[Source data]

++++++++++++++++++++

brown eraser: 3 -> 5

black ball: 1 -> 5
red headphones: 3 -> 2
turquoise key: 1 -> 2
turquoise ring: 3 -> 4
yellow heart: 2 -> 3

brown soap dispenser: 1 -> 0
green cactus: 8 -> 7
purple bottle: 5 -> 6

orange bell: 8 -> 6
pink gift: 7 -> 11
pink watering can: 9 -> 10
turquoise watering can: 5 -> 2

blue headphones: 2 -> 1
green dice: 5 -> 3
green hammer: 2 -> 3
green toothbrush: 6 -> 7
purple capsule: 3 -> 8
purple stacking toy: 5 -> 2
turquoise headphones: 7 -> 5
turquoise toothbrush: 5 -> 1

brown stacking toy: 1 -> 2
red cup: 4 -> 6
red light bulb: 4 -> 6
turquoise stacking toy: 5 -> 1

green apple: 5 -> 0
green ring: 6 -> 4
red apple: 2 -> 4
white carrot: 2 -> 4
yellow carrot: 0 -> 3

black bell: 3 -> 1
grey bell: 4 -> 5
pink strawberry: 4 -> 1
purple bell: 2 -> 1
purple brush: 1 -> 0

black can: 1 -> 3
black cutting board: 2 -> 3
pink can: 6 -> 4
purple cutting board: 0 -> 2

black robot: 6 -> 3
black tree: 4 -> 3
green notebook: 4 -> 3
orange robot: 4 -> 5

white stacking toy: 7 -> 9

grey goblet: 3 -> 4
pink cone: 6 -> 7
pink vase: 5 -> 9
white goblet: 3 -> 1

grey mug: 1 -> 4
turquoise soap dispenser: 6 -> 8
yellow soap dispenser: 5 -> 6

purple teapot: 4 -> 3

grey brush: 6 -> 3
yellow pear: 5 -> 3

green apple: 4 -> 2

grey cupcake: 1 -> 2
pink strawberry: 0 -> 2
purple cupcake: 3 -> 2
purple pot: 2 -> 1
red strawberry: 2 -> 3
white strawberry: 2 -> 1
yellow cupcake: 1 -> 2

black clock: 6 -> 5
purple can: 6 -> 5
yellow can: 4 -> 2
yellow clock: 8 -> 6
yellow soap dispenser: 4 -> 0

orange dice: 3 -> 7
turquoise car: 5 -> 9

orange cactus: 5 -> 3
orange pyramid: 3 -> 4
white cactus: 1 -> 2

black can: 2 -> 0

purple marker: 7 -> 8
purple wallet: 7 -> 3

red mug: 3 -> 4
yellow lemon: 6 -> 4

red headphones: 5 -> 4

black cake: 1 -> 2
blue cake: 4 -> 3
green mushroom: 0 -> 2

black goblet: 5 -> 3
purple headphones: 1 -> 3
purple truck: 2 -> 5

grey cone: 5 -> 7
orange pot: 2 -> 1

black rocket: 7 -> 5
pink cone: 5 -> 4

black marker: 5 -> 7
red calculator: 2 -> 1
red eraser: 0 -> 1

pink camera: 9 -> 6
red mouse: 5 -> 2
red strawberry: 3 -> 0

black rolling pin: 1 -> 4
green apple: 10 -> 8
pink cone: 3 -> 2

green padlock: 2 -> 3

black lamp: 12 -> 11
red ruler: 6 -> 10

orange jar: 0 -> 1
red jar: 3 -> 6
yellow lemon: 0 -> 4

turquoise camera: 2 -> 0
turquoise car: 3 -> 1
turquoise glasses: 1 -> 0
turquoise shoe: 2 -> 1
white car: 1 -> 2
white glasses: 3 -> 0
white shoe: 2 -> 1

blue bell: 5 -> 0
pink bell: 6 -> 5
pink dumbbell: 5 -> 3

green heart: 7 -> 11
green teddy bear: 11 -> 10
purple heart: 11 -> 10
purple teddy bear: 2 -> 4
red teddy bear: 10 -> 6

++++++++++++++++++++

Work required: Would you print exactly, and only, the lines of the data above from the line with "purple can: 6 -> 5" through the line with "orange pot: 2 -> 1", inclusive?

Solution to this problem:
purple can: 6 -> 5
yellow can: 4 -> 2
yellow clock: 8 -> 6
yellow soap dispenser: 4 -> 0

orange dice: 3 -> 7
turquoise car: 5 -> 9

orange cactus: 5 -> 3
orange pyramid: 3 -> 4
white cactus: 1 -> 2

black can: 2 -> 0

purple marker: 7 -> 8
purple wallet: 7 -> 3

red mug: 3 -> 4
yellow lemon: 6 -> 4

red headphones: 5 -> 4

black cake: 1 -> 2
blue cake: 4 -> 3
green mushroom: 0 -> 2

black goblet: 5 -> 3
purple headphones: 1 -> 3
purple truck: 2 -> 5

grey cone: 5 -> 7
orange pot: 2 -> 1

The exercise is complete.